*** DATA FOR REVIEW
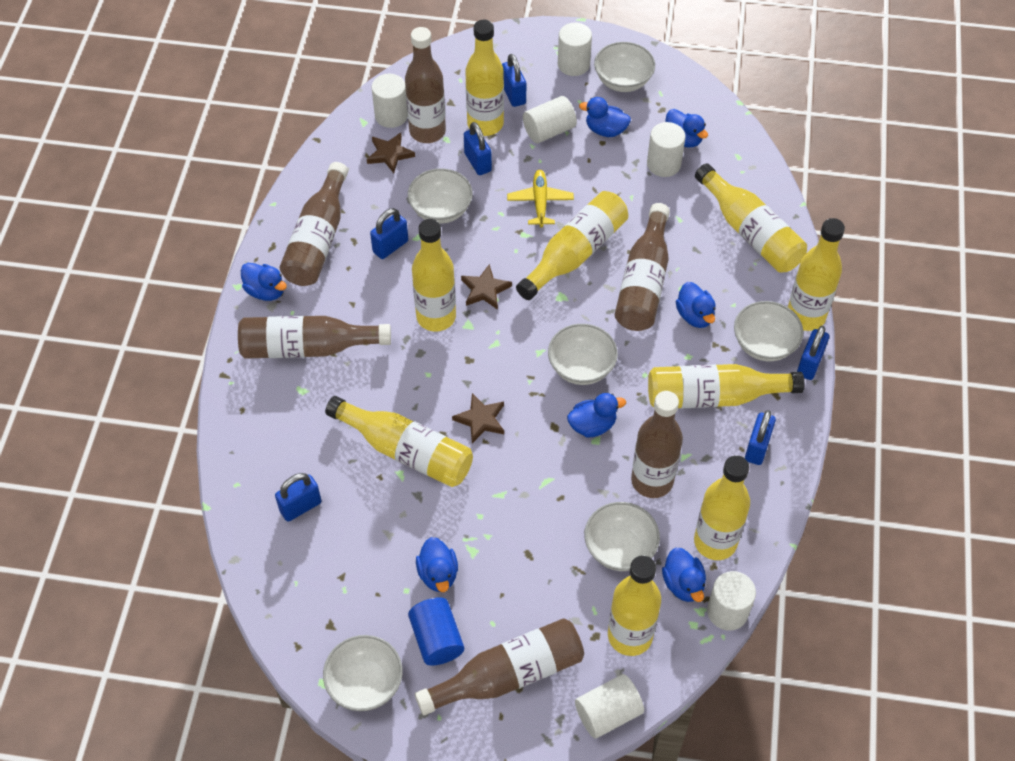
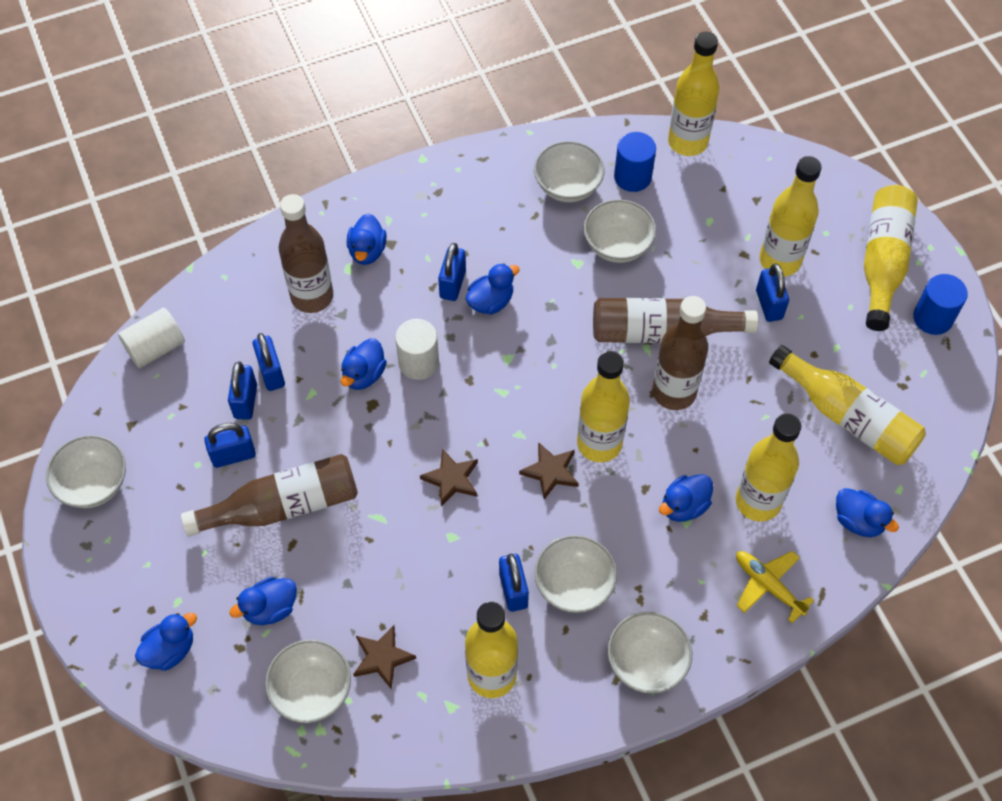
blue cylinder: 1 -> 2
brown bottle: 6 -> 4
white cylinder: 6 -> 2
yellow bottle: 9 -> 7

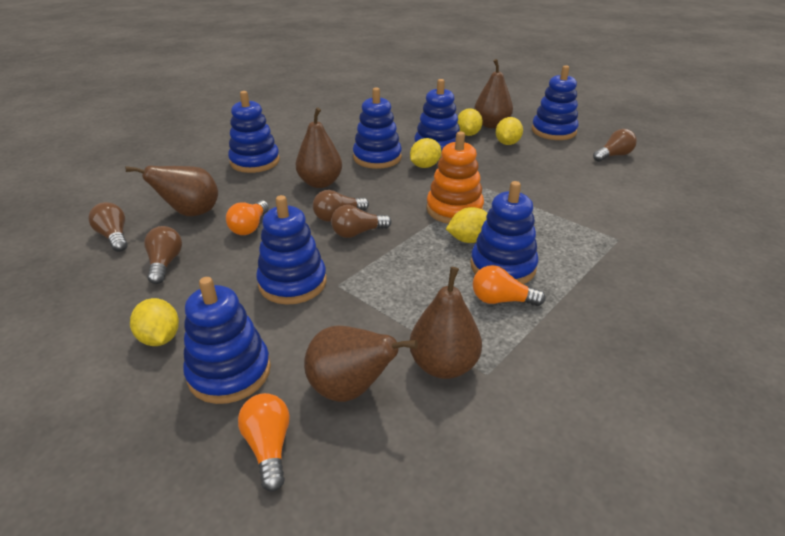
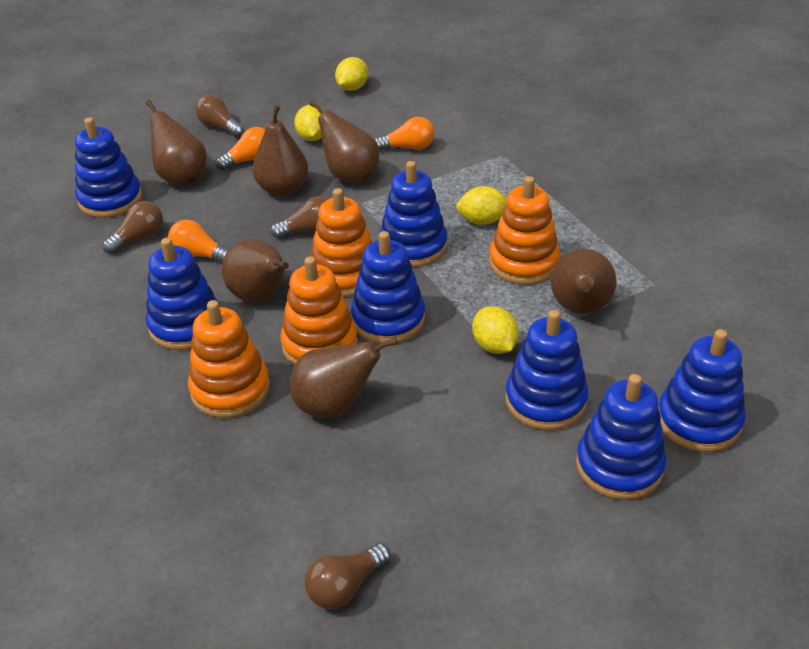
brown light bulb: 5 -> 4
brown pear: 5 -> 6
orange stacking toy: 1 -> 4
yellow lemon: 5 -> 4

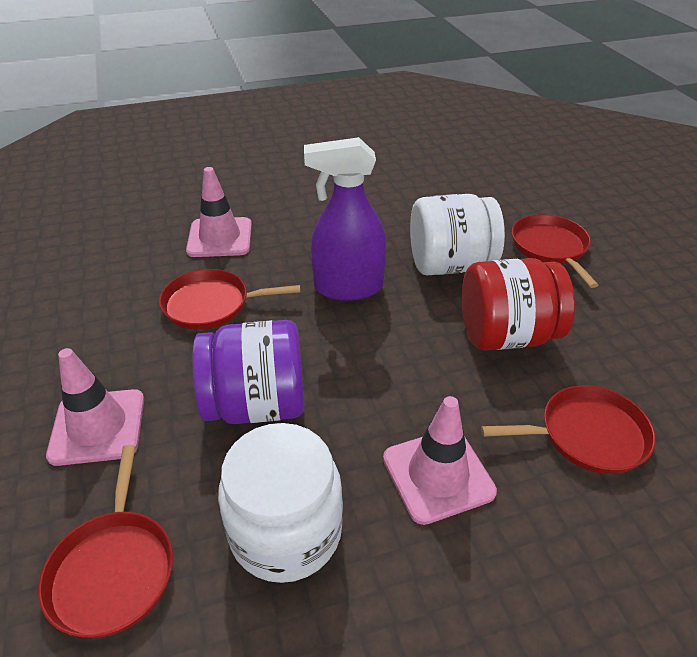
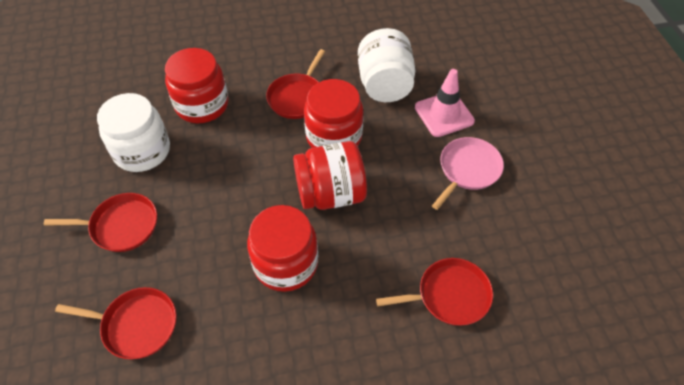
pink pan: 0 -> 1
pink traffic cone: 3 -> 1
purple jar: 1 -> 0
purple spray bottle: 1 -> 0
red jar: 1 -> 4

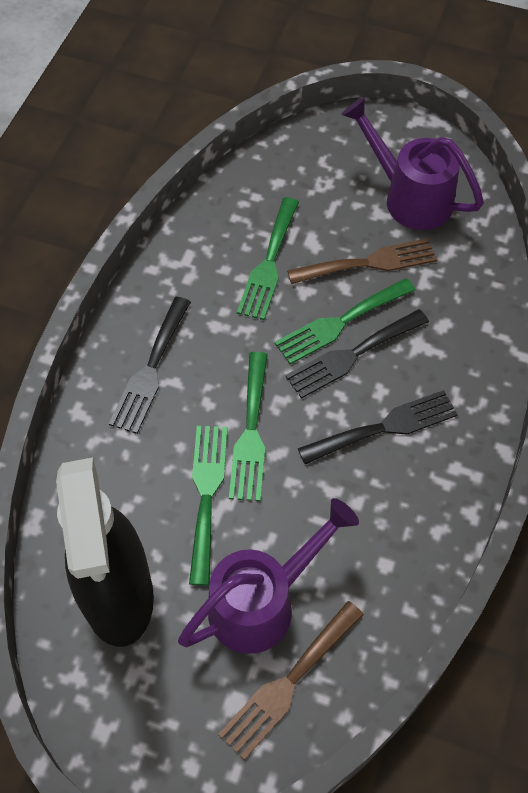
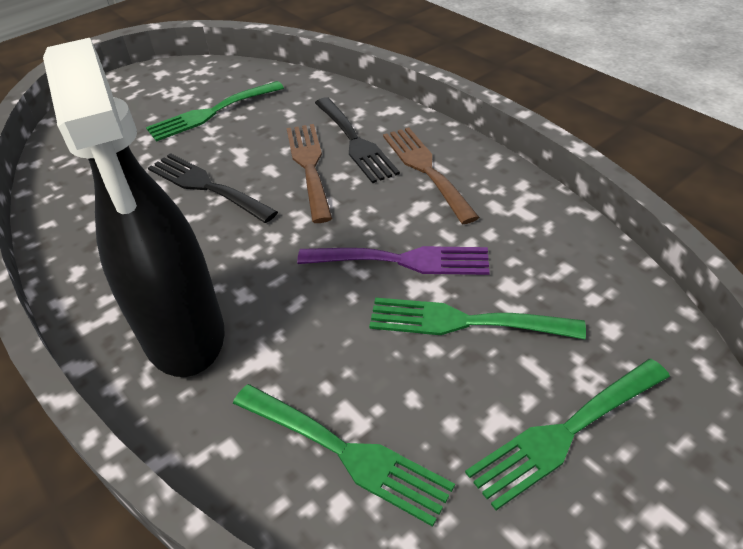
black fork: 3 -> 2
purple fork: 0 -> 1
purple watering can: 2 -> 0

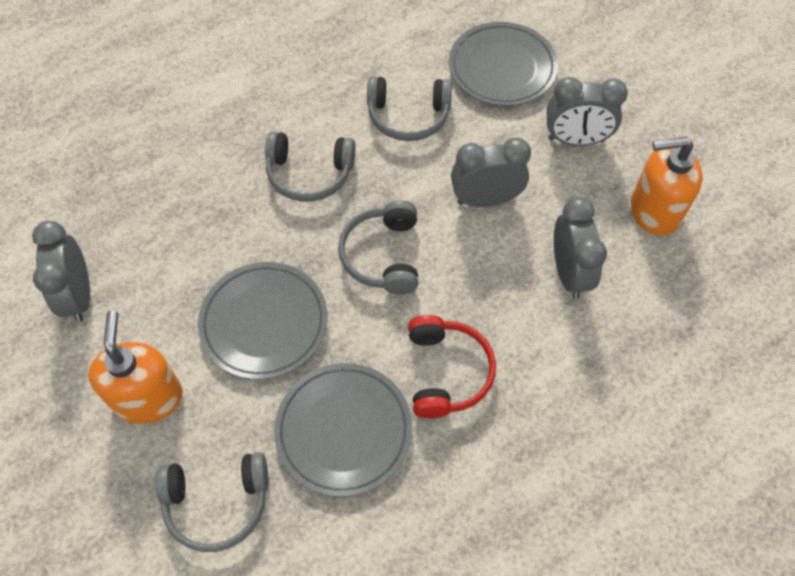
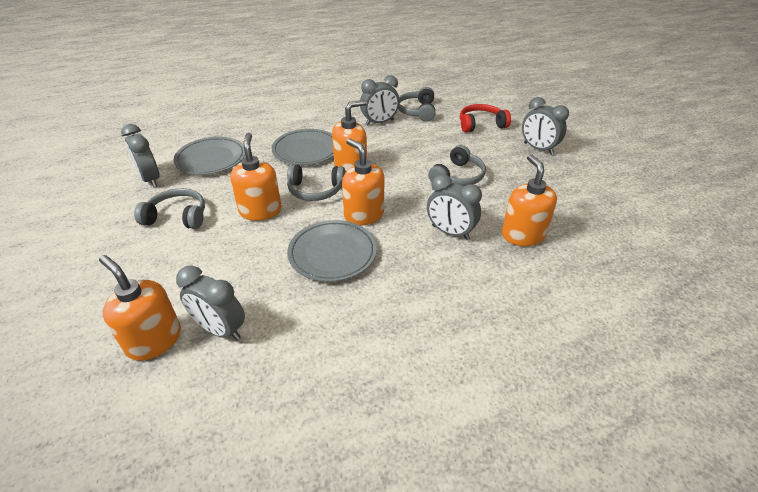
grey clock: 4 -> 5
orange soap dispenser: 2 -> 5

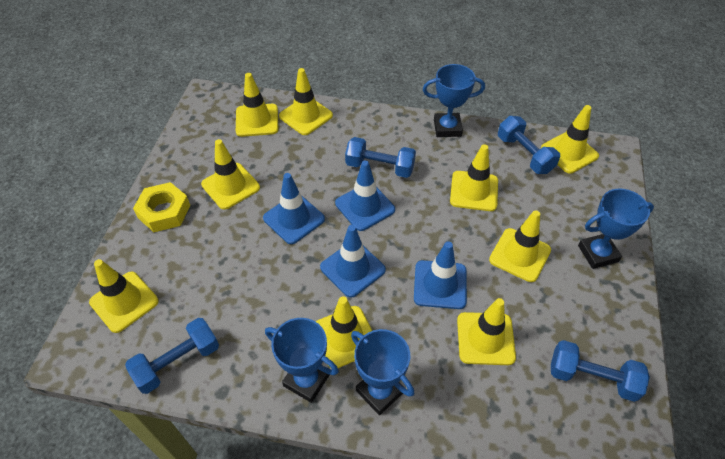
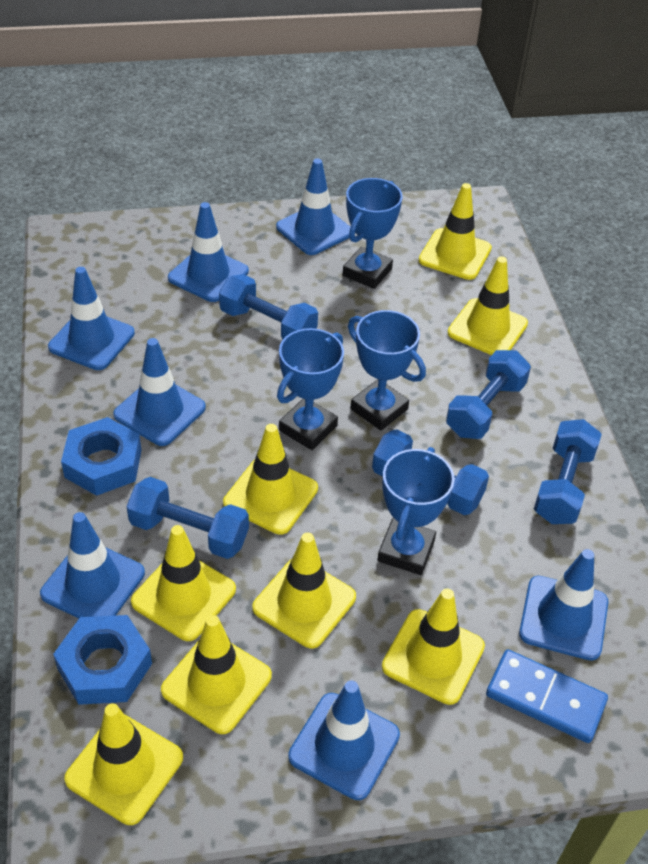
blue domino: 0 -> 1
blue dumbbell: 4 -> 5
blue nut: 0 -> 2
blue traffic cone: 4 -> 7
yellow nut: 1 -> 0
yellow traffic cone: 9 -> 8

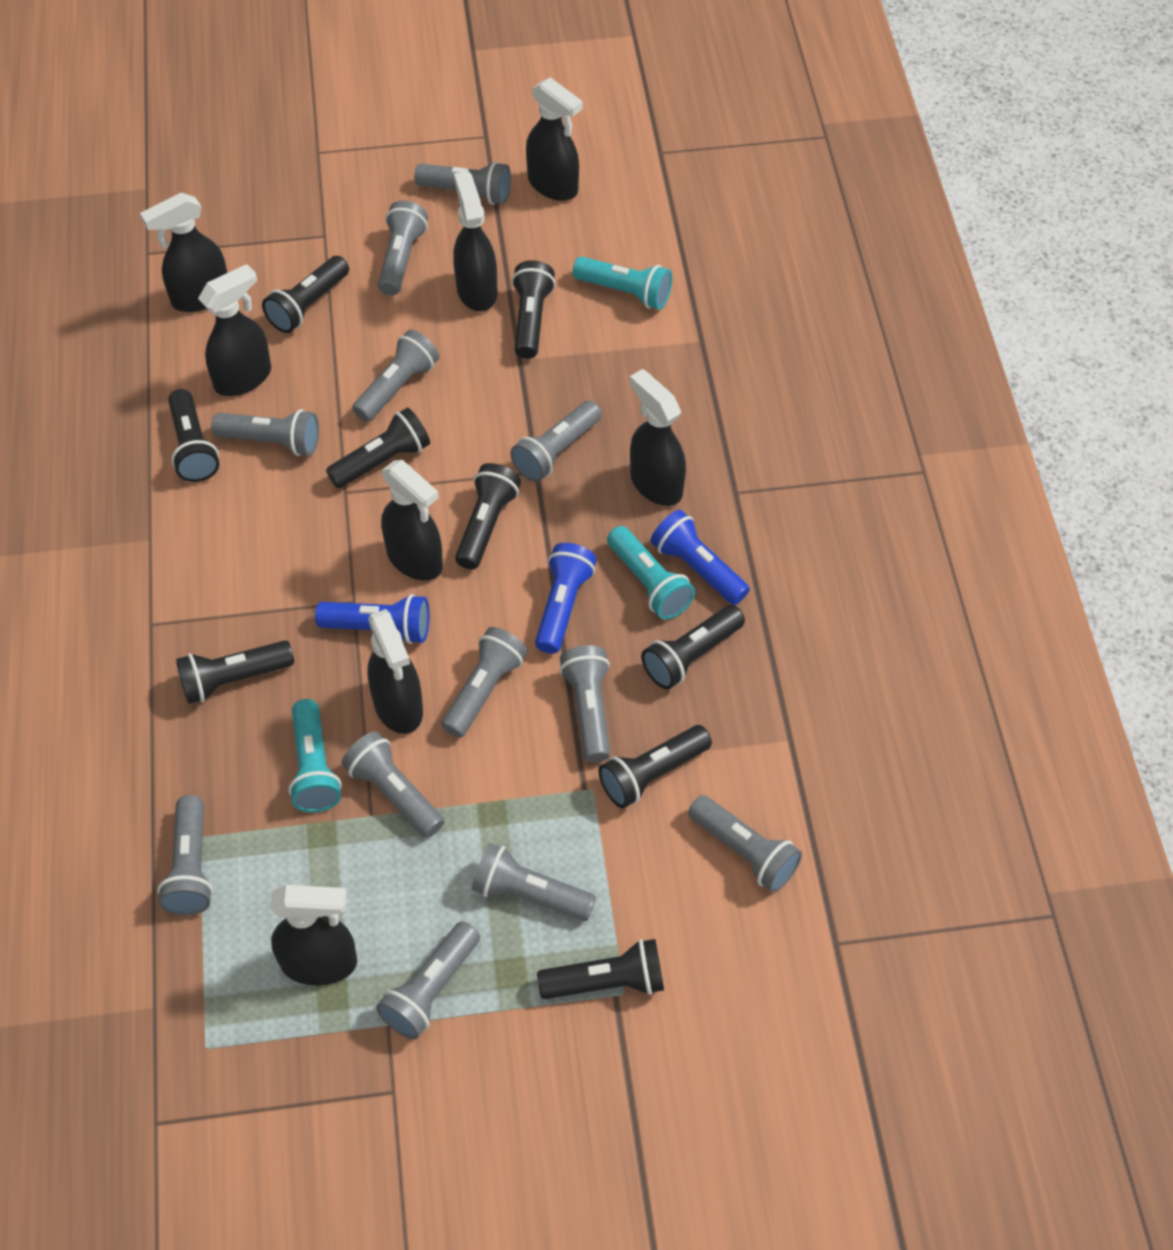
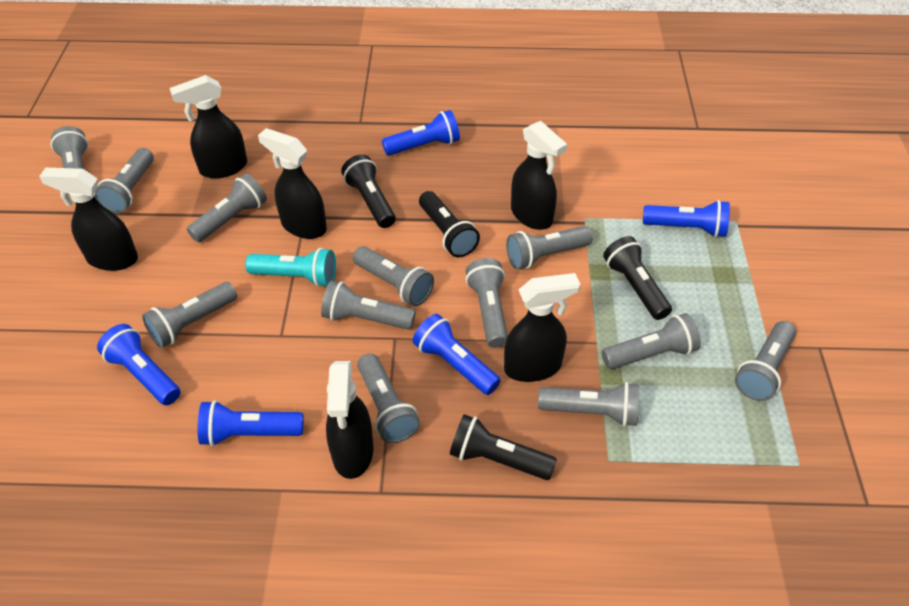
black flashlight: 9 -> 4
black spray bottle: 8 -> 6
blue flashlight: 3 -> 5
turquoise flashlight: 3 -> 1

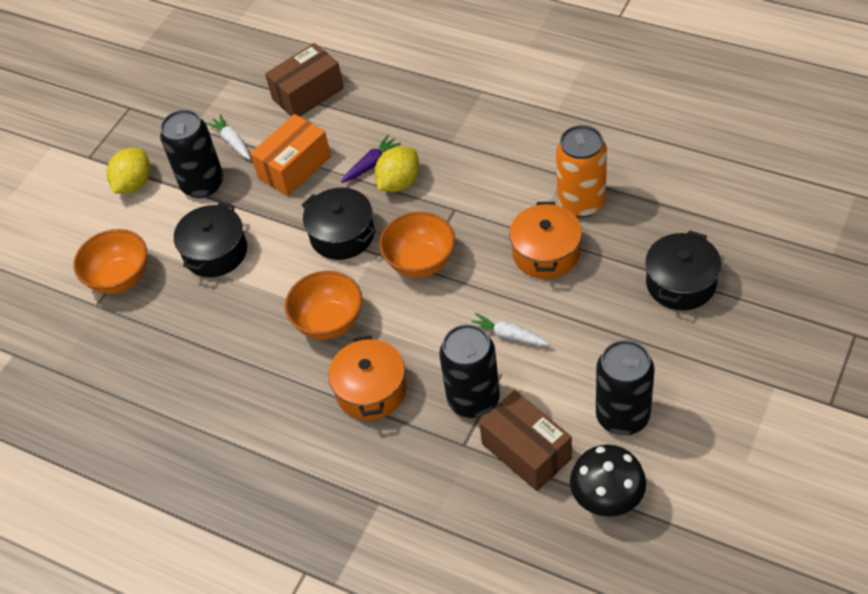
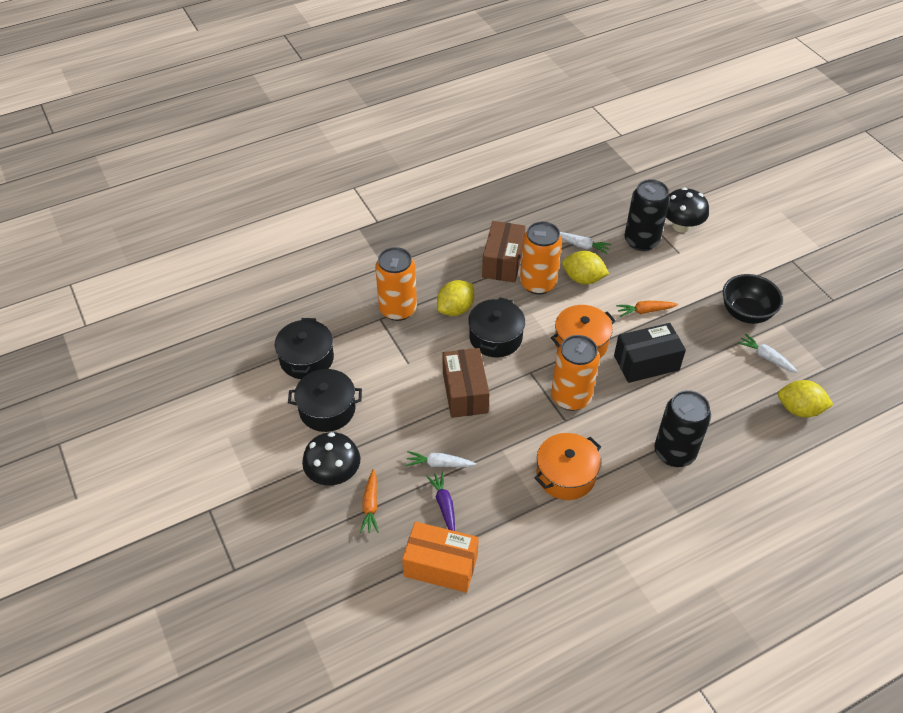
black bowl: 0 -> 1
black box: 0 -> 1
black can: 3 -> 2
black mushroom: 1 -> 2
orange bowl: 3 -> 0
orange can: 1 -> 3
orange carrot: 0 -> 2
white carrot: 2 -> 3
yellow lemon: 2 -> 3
******
# YOUR ASSIGNMENT
Tally the lines above that hold "brown" and write the result as a lone number.

# RESPONSE TO THE EXERCISE
3